▶ [Assignment] Return the records exactly, from the first line through the "BT1: 3.7V (plus" line.

▶ [Entries supplied]
▬▬▬▬▬▬▬▬▬▬
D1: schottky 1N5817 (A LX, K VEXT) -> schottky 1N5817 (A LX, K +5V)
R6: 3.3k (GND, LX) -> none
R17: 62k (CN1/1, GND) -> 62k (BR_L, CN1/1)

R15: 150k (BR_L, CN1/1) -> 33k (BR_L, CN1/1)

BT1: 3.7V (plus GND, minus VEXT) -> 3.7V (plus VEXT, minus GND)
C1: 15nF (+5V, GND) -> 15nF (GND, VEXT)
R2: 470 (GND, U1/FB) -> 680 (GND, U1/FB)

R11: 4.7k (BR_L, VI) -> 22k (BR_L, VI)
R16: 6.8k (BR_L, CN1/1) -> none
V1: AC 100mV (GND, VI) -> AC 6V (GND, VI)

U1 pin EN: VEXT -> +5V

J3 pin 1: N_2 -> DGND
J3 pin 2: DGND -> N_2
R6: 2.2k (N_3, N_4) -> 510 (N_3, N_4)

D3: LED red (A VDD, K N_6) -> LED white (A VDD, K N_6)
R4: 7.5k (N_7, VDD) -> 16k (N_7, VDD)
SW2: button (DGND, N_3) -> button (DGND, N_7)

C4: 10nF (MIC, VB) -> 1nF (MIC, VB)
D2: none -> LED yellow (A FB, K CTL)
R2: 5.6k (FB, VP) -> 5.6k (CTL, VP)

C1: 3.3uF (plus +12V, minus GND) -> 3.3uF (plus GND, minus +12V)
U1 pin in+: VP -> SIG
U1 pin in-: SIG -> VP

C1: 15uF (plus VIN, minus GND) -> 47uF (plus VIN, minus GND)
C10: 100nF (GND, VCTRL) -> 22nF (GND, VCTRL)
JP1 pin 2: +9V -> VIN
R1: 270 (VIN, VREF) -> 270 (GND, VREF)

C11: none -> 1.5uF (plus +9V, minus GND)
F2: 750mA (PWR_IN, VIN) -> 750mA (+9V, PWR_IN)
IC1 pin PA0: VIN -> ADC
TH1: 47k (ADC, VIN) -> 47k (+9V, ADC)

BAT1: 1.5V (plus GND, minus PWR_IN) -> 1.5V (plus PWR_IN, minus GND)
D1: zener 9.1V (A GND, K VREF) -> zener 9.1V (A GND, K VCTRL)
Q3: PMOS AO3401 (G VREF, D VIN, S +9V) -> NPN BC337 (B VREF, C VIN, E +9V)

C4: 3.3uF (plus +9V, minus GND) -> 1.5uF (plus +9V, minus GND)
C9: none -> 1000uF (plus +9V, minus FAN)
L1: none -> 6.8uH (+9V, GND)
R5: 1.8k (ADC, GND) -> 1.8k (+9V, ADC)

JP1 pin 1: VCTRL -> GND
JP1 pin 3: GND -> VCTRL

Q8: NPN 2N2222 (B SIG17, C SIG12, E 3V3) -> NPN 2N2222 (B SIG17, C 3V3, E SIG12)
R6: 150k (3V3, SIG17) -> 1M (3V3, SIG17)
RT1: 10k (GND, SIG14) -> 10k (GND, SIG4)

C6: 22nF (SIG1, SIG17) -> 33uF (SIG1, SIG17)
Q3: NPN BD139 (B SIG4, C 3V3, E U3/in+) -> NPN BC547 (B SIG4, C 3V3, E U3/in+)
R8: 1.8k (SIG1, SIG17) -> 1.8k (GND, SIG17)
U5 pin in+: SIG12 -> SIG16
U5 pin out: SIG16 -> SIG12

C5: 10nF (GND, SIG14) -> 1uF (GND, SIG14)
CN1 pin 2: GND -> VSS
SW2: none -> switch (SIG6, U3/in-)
▬▬▬▬▬▬▬▬▬▬
▶ [Answer to this task]
D1: schottky 1N5817 (A LX, K VEXT) -> schottky 1N5817 (A LX, K +5V)
R6: 3.3k (GND, LX) -> none
R17: 62k (CN1/1, GND) -> 62k (BR_L, CN1/1)

R15: 150k (BR_L, CN1/1) -> 33k (BR_L, CN1/1)

BT1: 3.7V (plus GND, minus VEXT) -> 3.7V (plus VEXT, minus GND)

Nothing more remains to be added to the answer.